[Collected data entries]
-=-=-
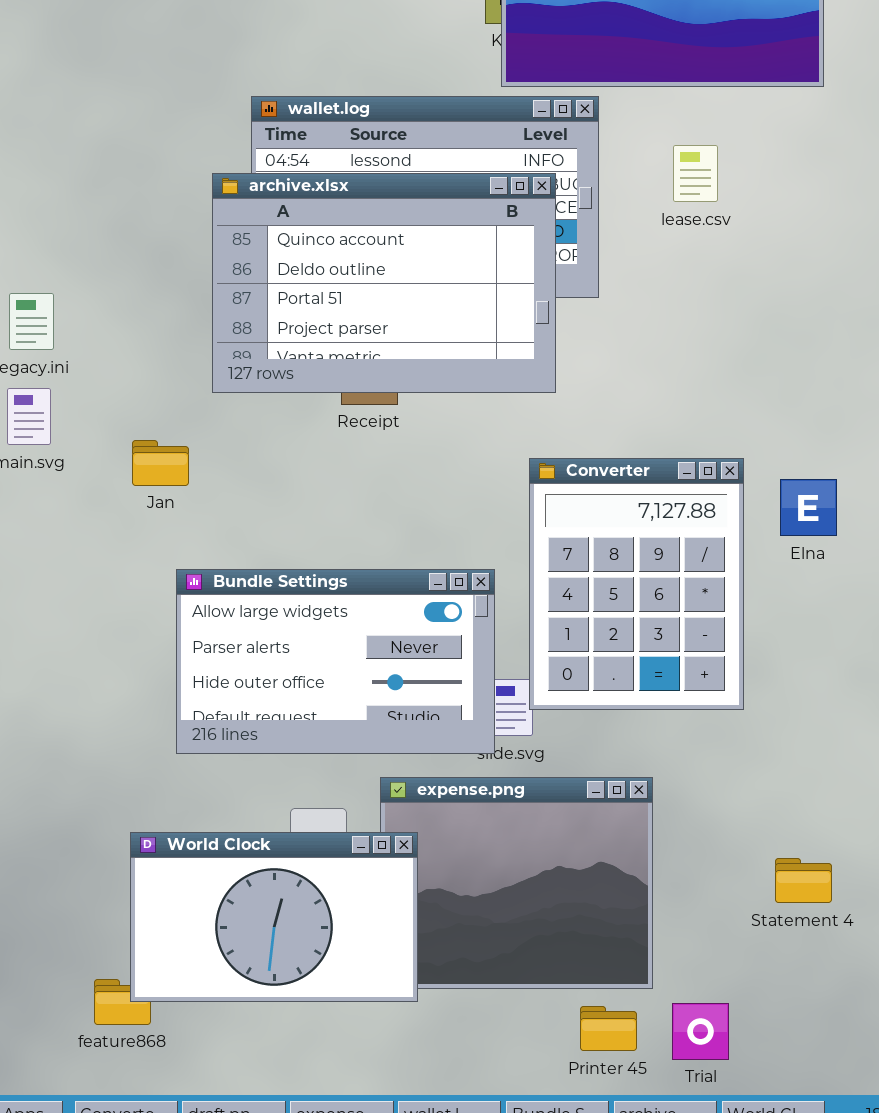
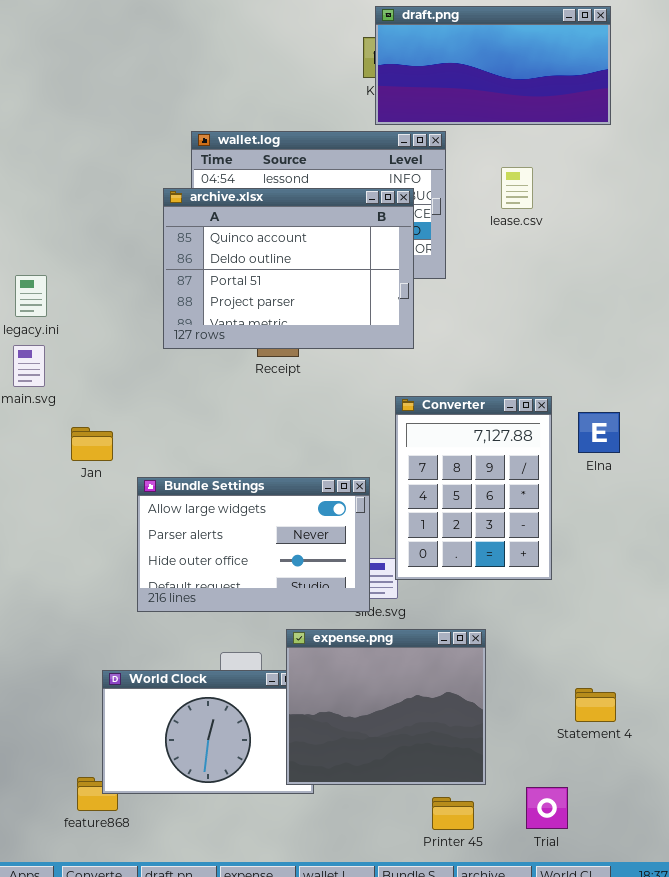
Jan: [132,440,189,486] -> [71,427,113,461], moved
expense.png: [380,777,653,989] -> [286,629,486,785], raised
Trial: [672,1003,729,1060] -> [526,787,568,829], moved

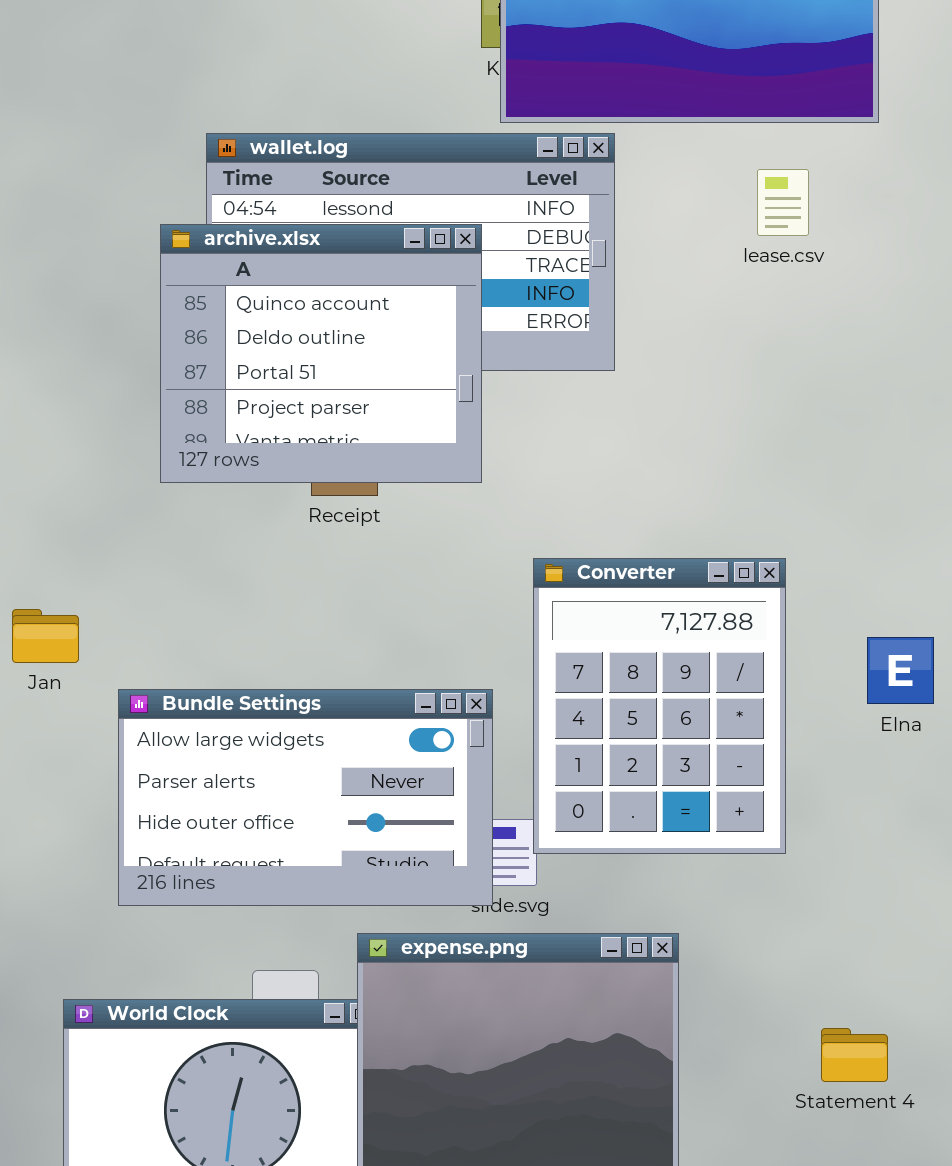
lease.csv: [501,167,533,209] -> [757,169,809,236], moved
archive.xlsx: [163,188,414,349] -> [160,224,482,483], resized
Elna: [578,412,620,453] -> [867,637,934,704], moved

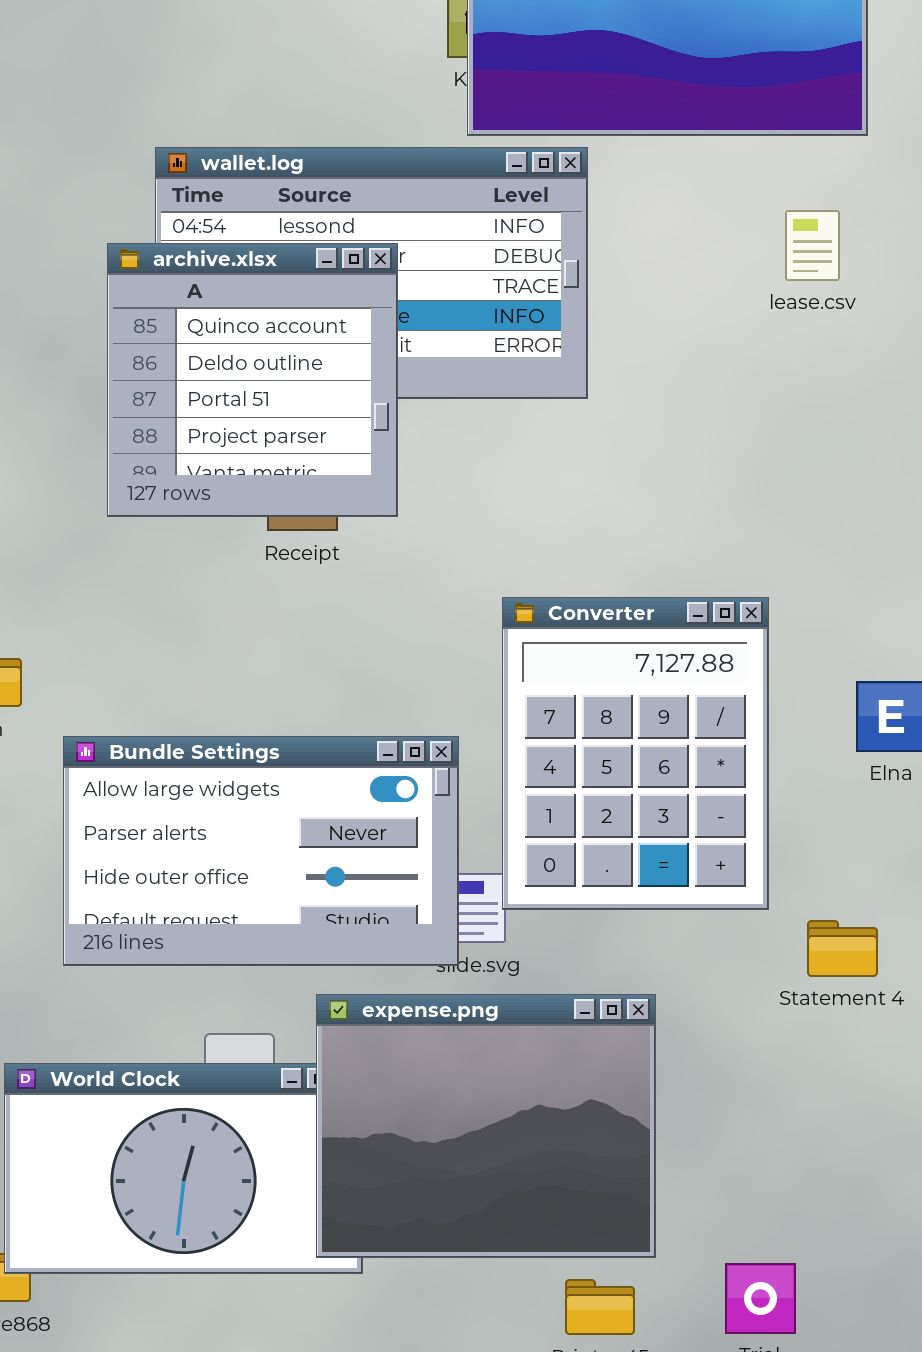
lease.csv: [757,169,809,236] -> [785,210,840,281], moved
archive.xlsx: [160,224,482,483] -> [107,243,398,517], resized
Statement 4: [821,1028,888,1082] -> [807,920,878,977], moved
-=-=-
● **About this task**
Scan the lines above for "xlsx", then copy every one that has it.

● **Problem solution**
archive.xlsx: [163,188,414,349] -> [160,224,482,483], resized
archive.xlsx: [160,224,482,483] -> [107,243,398,517], resized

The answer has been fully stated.